** WHAT IS NEEDED **
Go to the line below containing "(377, 111) = (605, 241): grey" and print exactly from there through the line containing "(576, 297) = (267, 571): red", both included. Print nothing else.

[Excerpts from a dataset]
········

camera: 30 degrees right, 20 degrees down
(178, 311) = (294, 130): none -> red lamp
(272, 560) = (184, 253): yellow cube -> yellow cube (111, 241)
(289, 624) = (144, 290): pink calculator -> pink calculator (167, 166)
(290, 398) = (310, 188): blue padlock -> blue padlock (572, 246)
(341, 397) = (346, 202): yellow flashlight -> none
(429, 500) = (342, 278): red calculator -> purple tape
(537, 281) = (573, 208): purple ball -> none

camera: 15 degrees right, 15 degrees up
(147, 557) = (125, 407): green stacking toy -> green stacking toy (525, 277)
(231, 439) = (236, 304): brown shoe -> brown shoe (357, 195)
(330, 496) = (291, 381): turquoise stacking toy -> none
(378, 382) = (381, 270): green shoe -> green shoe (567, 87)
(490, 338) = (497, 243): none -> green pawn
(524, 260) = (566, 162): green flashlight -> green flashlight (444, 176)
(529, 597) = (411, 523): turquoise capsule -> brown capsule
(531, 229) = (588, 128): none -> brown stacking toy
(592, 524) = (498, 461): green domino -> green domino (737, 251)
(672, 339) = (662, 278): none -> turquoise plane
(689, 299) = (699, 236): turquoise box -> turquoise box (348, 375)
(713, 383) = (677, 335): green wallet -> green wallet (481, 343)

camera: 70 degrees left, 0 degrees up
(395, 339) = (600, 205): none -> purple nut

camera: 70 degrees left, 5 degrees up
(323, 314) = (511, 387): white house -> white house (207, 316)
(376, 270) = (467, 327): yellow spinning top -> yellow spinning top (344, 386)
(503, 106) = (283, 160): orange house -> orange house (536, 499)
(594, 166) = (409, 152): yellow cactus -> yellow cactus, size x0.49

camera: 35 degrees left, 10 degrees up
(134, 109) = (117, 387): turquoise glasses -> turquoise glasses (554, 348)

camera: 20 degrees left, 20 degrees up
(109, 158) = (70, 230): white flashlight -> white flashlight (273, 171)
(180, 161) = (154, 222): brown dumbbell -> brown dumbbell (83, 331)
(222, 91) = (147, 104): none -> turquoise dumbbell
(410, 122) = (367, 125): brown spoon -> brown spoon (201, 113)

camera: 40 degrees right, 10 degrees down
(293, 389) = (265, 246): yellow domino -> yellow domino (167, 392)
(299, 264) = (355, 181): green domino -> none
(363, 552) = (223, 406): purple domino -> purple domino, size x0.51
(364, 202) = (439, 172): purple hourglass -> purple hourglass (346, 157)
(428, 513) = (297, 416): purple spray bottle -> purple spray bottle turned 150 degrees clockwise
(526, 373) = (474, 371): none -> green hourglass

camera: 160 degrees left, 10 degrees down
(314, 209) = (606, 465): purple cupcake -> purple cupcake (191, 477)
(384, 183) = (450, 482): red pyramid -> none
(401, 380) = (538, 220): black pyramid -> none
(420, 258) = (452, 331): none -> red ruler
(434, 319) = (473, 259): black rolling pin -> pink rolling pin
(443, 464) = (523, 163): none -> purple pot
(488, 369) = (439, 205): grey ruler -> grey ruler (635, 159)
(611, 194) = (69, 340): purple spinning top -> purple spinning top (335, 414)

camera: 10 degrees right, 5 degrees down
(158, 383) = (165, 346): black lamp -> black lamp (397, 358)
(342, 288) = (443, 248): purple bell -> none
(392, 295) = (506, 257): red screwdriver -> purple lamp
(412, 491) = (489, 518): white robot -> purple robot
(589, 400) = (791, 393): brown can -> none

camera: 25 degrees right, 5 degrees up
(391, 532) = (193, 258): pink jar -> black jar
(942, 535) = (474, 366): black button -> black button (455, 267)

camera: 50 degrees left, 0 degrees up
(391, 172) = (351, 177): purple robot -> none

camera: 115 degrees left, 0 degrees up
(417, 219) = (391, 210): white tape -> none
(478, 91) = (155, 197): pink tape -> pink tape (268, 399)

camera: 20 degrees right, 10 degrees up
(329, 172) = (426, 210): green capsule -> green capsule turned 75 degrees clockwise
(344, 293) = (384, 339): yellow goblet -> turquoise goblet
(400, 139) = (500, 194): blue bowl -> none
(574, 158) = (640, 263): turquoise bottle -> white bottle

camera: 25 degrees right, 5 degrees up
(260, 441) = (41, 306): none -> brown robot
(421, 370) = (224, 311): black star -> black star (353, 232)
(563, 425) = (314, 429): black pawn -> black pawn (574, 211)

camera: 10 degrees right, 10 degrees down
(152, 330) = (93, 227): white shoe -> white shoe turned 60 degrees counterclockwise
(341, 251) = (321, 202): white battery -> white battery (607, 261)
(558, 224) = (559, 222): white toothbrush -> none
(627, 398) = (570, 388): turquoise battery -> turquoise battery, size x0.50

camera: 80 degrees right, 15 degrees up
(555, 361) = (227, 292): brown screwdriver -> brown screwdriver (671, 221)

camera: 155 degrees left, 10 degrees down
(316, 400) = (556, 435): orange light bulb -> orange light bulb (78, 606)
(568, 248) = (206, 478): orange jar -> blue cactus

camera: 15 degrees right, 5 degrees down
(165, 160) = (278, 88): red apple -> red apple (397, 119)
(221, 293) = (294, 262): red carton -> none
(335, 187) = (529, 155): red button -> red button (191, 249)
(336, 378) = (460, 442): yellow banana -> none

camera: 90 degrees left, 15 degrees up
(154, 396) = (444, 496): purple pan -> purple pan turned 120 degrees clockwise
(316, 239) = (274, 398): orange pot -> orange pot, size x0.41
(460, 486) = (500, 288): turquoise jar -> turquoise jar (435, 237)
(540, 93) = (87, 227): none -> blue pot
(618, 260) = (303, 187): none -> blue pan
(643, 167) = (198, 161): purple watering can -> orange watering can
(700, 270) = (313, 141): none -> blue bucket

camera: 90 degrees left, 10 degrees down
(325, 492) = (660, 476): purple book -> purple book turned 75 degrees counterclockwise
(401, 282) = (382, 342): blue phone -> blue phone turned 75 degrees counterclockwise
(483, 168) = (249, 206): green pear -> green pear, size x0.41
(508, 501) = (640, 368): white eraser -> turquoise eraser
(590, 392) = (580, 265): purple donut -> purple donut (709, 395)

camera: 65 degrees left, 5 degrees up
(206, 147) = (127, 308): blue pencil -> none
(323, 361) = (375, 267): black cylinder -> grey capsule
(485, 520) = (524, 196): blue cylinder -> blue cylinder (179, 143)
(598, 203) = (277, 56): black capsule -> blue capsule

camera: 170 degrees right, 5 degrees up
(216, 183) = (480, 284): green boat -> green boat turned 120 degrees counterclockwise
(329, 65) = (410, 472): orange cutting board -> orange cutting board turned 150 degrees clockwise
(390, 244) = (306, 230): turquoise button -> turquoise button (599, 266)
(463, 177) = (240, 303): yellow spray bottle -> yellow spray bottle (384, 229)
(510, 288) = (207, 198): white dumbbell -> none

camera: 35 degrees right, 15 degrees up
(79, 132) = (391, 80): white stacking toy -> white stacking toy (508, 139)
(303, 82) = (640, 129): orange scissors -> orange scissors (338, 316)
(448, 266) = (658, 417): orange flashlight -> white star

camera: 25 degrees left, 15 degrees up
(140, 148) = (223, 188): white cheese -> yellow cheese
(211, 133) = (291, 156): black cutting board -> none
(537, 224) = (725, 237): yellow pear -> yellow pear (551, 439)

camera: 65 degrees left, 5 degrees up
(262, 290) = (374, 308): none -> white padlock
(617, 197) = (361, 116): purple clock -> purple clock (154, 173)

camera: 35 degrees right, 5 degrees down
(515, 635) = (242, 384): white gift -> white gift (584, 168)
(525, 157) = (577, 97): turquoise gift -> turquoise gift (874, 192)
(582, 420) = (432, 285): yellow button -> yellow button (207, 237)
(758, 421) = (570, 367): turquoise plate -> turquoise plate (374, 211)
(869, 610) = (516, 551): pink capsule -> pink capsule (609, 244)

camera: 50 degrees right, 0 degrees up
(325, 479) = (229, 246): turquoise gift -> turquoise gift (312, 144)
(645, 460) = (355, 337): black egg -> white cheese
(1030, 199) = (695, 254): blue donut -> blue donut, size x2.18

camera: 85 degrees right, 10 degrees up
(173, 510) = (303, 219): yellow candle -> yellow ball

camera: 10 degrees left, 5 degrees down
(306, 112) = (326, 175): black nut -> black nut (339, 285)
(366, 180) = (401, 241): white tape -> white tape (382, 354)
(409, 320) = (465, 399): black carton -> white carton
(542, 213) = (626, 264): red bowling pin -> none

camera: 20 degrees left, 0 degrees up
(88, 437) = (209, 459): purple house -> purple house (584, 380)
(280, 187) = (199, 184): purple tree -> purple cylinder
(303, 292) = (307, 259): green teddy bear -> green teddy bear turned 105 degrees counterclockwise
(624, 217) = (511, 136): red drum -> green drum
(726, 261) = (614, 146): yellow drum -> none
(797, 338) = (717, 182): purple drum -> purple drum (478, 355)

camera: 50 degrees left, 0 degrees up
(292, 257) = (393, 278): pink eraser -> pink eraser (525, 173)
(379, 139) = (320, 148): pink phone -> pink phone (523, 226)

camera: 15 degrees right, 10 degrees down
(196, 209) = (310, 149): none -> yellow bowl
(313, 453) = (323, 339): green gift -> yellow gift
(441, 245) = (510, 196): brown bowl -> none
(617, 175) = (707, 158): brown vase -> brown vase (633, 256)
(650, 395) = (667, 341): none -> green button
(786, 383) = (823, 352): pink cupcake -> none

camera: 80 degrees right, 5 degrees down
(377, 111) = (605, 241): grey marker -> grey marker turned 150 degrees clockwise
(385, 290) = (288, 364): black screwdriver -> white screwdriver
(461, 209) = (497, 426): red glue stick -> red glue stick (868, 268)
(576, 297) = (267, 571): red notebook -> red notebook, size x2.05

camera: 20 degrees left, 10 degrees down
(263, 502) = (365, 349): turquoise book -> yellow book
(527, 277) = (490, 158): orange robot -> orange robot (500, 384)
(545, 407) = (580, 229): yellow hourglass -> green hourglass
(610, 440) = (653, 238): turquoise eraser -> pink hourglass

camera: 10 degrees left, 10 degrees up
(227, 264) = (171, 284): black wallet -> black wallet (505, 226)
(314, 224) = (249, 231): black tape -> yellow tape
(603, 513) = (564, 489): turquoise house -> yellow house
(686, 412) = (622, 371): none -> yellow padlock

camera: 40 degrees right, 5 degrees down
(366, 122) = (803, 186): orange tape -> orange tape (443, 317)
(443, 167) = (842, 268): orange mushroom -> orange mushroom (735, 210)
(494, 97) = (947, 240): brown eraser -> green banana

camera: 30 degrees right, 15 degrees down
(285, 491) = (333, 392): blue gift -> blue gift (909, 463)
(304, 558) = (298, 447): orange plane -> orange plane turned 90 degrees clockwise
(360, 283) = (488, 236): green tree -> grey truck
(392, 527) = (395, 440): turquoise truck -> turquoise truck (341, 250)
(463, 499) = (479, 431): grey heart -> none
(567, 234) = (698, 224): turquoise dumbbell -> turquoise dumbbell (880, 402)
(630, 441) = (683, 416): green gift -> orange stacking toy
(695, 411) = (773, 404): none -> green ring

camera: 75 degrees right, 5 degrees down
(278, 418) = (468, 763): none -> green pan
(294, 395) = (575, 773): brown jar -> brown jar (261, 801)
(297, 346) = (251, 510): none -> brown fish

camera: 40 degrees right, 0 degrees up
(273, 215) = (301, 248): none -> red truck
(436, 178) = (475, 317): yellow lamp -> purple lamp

········

** RESPONSE AREA **
(377, 111) = (605, 241): grey marker -> grey marker turned 150 degrees clockwise
(385, 290) = (288, 364): black screwdriver -> white screwdriver
(461, 209) = (497, 426): red glue stick -> red glue stick (868, 268)
(576, 297) = (267, 571): red notebook -> red notebook, size x2.05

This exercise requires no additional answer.